** Problem description **
Scan the material below for the word "star", then copy every line in which it appears.

** Records shown **
========================================================================

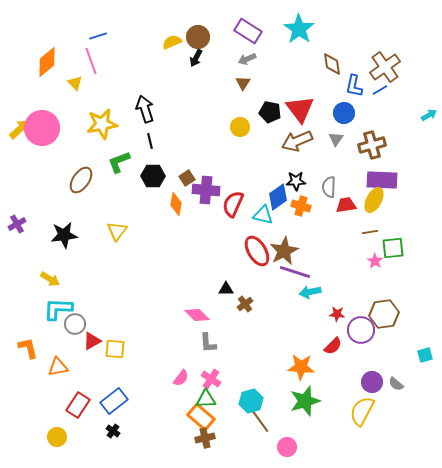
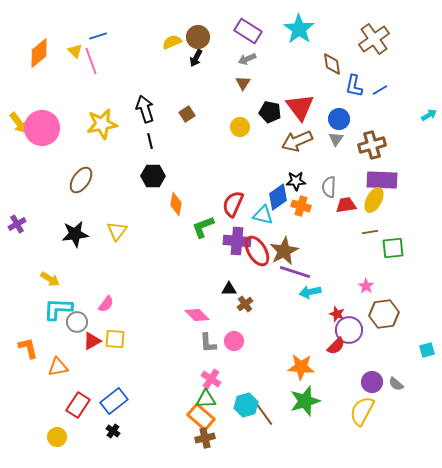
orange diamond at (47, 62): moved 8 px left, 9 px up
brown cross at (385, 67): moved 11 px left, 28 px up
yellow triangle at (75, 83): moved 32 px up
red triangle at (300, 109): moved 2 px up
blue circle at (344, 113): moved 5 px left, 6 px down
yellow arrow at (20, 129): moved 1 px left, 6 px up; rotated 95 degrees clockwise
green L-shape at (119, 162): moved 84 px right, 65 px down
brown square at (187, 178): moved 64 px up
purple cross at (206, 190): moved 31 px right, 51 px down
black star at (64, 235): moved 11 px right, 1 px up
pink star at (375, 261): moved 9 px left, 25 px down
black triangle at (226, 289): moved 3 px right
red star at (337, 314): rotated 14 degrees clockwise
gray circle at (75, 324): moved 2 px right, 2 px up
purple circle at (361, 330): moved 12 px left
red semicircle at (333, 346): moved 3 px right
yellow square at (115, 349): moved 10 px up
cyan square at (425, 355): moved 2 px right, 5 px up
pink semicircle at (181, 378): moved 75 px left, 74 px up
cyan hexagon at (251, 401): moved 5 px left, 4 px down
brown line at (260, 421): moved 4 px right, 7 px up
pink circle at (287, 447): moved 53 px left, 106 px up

========================================================================

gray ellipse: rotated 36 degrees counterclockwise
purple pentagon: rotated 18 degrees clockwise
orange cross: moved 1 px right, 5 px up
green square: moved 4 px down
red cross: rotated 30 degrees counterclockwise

========================================================================

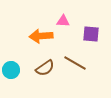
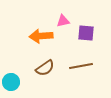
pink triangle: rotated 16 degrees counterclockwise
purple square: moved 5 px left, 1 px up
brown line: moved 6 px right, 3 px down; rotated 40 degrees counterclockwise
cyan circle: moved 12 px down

========================================================================

** Solution for this task **
black star at (64, 235): moved 11 px right, 1 px up
pink star at (375, 261): moved 9 px left, 25 px down
red star at (337, 314): rotated 14 degrees clockwise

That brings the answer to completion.